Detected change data
= Beginning of Section =
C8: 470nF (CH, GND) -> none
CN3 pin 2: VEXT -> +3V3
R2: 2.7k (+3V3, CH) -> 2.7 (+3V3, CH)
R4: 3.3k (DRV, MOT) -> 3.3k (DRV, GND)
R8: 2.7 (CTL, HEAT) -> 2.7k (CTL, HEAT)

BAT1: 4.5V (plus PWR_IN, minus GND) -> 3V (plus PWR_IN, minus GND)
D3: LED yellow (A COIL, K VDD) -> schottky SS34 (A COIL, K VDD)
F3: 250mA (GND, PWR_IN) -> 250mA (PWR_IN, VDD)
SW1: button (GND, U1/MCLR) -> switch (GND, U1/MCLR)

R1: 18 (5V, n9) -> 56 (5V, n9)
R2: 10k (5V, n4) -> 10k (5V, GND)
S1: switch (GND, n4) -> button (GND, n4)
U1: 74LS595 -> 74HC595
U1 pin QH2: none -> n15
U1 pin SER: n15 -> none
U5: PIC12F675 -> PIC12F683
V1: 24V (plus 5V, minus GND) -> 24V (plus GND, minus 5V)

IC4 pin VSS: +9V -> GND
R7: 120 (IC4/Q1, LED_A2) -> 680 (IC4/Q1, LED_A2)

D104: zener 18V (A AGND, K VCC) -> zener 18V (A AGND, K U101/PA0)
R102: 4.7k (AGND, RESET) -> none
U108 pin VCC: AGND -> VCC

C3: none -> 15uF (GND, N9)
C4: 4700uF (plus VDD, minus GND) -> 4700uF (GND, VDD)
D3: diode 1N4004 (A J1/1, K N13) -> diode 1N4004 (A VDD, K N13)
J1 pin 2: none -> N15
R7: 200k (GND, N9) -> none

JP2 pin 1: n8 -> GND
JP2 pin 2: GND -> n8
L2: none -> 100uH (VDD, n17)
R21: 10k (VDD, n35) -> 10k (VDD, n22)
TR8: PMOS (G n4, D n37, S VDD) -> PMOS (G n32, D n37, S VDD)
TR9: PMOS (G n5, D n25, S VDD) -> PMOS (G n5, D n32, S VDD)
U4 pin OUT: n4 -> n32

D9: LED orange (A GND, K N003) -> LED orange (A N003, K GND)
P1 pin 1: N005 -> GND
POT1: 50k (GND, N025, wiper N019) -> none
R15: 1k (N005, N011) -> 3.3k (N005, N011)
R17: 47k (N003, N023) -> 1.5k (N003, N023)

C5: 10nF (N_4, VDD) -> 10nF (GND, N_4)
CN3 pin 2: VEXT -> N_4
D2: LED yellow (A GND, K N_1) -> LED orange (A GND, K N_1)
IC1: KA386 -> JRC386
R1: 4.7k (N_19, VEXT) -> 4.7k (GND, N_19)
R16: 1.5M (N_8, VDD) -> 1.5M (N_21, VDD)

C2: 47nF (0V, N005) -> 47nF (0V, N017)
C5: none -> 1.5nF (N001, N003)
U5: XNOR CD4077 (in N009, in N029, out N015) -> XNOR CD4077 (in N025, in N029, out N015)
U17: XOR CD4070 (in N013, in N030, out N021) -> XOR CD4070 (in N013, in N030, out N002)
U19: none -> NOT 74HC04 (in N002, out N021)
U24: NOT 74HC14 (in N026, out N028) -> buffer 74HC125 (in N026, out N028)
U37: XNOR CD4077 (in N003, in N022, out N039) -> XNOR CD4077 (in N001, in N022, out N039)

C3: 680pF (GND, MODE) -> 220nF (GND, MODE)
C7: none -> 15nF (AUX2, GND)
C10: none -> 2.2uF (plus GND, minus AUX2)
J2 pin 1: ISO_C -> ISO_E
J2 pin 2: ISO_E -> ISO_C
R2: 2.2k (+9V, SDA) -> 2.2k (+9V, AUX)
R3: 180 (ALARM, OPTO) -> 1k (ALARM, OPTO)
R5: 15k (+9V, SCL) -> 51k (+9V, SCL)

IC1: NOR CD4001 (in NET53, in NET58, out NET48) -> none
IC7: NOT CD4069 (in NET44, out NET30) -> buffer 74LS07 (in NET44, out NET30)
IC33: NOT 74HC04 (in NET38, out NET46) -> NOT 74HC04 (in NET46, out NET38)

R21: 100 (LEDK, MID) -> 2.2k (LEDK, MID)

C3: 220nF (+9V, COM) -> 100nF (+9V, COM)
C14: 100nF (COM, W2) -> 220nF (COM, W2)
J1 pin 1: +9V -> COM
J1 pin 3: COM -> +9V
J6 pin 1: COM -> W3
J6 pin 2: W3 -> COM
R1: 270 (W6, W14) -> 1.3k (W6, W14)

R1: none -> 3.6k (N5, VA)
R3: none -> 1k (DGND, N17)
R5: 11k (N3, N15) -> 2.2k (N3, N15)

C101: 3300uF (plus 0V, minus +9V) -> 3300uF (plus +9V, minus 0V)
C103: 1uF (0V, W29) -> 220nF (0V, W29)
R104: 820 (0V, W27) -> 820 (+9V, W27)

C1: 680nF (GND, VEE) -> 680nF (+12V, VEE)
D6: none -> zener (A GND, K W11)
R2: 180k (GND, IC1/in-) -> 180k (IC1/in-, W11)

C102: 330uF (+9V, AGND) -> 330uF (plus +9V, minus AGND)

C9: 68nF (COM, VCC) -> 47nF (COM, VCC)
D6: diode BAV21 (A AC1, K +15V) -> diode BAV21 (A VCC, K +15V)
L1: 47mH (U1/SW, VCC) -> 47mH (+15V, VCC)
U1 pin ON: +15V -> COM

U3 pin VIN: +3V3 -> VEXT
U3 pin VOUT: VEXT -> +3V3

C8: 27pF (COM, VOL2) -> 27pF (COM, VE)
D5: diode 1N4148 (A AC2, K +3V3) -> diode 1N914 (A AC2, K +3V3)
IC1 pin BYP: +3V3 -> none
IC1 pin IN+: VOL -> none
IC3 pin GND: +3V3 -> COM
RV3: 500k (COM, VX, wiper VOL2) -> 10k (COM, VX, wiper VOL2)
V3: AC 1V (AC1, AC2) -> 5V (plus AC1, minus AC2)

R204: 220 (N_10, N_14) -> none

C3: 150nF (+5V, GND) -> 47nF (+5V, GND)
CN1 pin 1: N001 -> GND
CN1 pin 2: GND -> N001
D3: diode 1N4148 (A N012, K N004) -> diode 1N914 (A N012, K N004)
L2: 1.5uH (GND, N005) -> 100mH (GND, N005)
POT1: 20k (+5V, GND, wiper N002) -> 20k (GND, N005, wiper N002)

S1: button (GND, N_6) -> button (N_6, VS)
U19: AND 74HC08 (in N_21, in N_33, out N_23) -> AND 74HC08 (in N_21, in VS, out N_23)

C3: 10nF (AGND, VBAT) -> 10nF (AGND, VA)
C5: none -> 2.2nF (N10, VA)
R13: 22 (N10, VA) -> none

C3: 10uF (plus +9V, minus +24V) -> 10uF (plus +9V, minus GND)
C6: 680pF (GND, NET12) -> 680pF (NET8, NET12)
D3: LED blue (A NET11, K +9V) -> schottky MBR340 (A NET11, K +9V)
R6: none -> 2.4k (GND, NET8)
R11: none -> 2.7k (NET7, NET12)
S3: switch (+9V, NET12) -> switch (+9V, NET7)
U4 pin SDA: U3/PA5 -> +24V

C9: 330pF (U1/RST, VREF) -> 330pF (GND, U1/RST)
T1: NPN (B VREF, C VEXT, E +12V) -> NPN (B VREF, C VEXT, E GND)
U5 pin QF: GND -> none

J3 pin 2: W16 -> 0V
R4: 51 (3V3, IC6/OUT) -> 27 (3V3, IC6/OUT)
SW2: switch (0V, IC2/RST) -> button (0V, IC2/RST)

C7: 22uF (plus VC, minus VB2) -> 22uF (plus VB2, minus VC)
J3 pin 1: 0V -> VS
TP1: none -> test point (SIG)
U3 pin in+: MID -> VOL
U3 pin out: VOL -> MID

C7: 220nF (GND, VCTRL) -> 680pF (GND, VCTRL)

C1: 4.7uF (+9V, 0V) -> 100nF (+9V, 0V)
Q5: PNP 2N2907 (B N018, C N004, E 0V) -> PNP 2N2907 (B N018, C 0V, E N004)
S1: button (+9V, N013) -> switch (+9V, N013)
= End of Section =
__Work to complete__
In the entries above, please find the line with "D5: diode 1N4148" and the line with "V3: AC 1V (AC1, AC2)", then write out exactly those two lines and every line between them, and nothing more.

__Answer space__
D5: diode 1N4148 (A AC2, K +3V3) -> diode 1N914 (A AC2, K +3V3)
IC1 pin BYP: +3V3 -> none
IC1 pin IN+: VOL -> none
IC3 pin GND: +3V3 -> COM
RV3: 500k (COM, VX, wiper VOL2) -> 10k (COM, VX, wiper VOL2)
V3: AC 1V (AC1, AC2) -> 5V (plus AC1, minus AC2)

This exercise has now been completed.